→ WHAT YOU ARE ASKED TO DO
Although the entries contain pictures, copy only their text, exactly as written.

RECORDS SUPPLIED below:

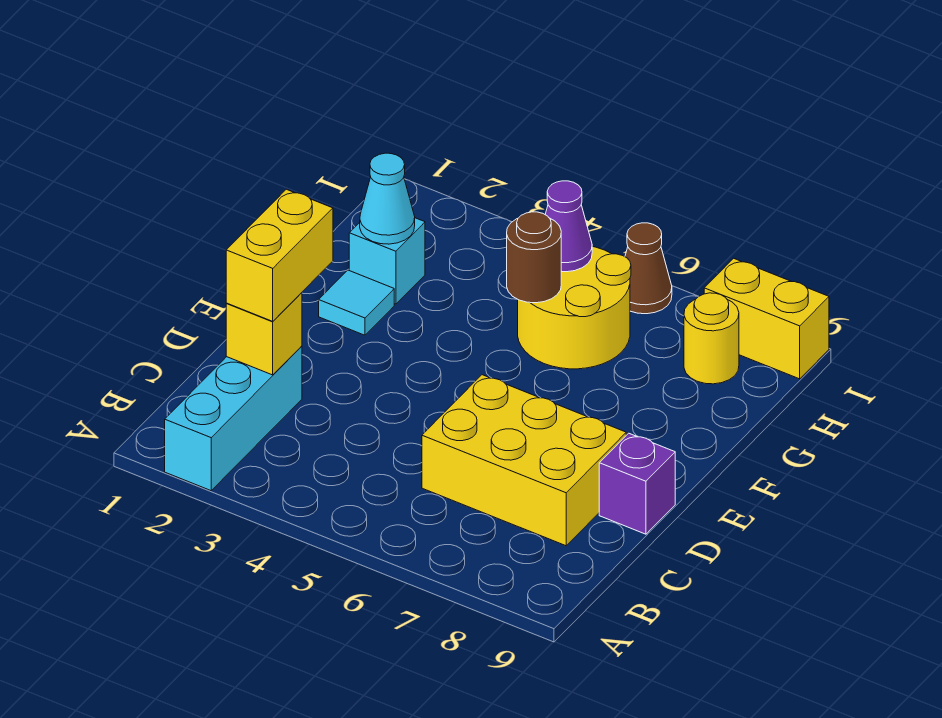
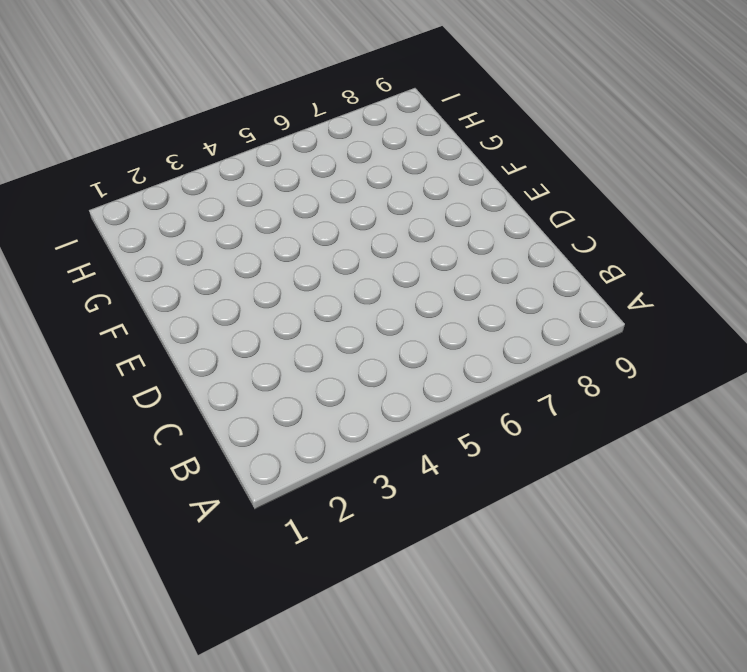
none -> cyan brick A2:C2 level 1
none -> yellow brick C6:D8 level 1
none -> purple brick D9 level 1

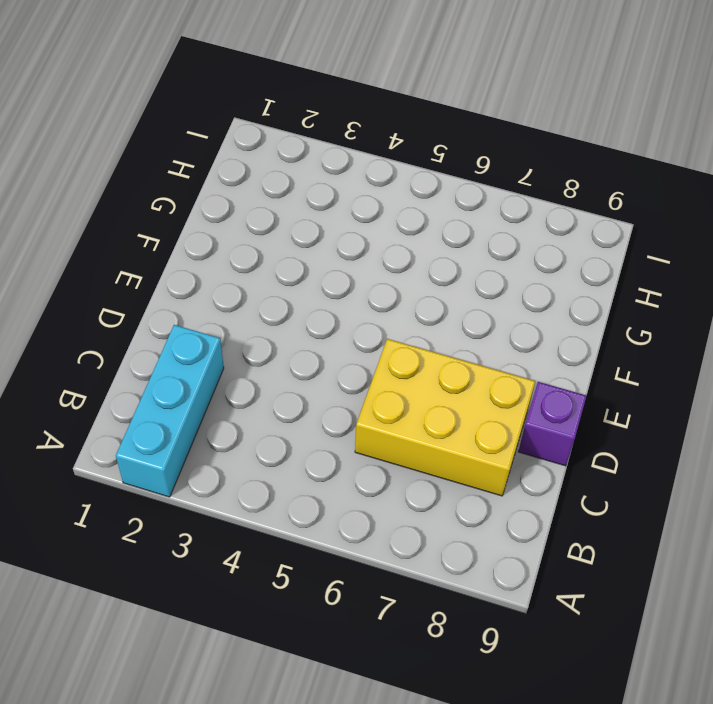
none -> cyan tile F2 level 1
none -> cyan brick G2 level 1
none -> yellow round brick G5:H6 level 1

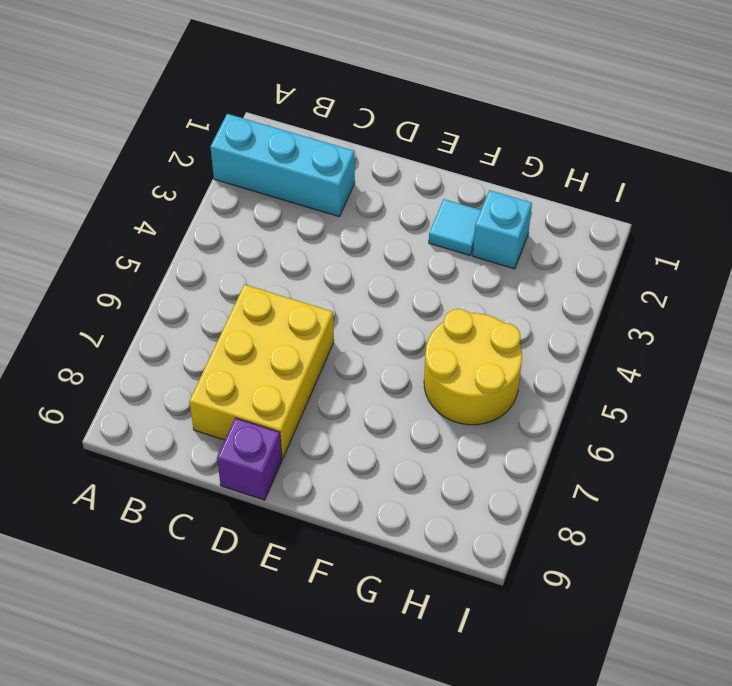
none -> yellow round brick H8 level 1
none -> brown cone I6 level 1
none -> yellow brick I8:I9 level 1

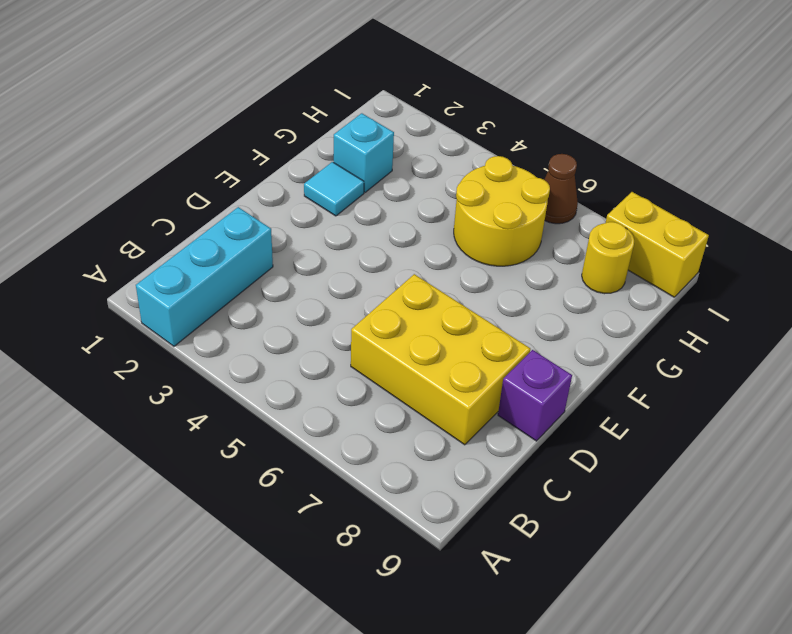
none -> yellow brick C2 level 2
none -> cyan cone G2 level 2
none -> brown round brick G5 level 2

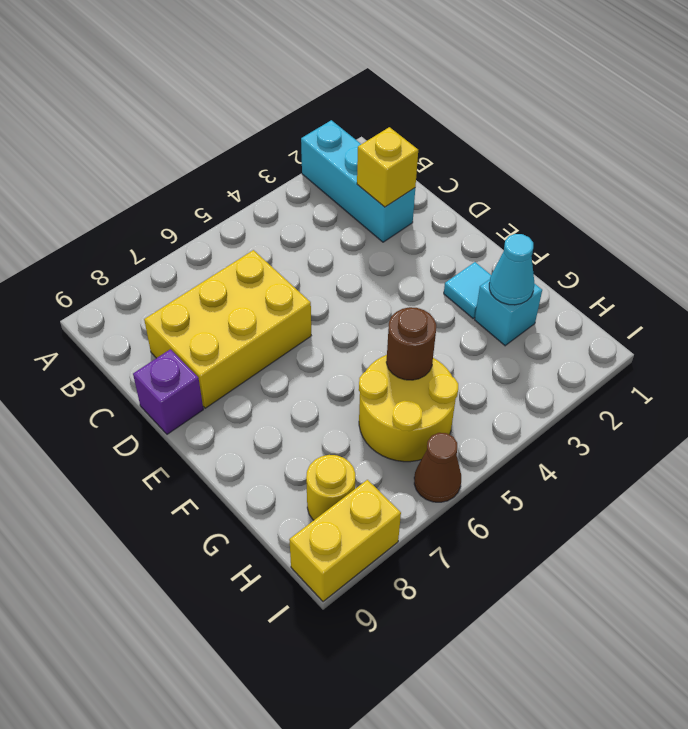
none -> purple cone H5 level 2
none -> yellow brick C2:D2 level 3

End of RECORDS SUPPLIED.

→ RESULT OF THE EXERCISE
none -> cyan brick A2:C2 level 1
none -> yellow brick C6:D8 level 1
none -> purple brick D9 level 1

none -> cyan tile F2 level 1
none -> cyan brick G2 level 1
none -> yellow round brick G5:H6 level 1

none -> yellow round brick H8 level 1
none -> brown cone I6 level 1
none -> yellow brick I8:I9 level 1

none -> yellow brick C2 level 2
none -> cyan cone G2 level 2
none -> brown round brick G5 level 2

none -> purple cone H5 level 2
none -> yellow brick C2:D2 level 3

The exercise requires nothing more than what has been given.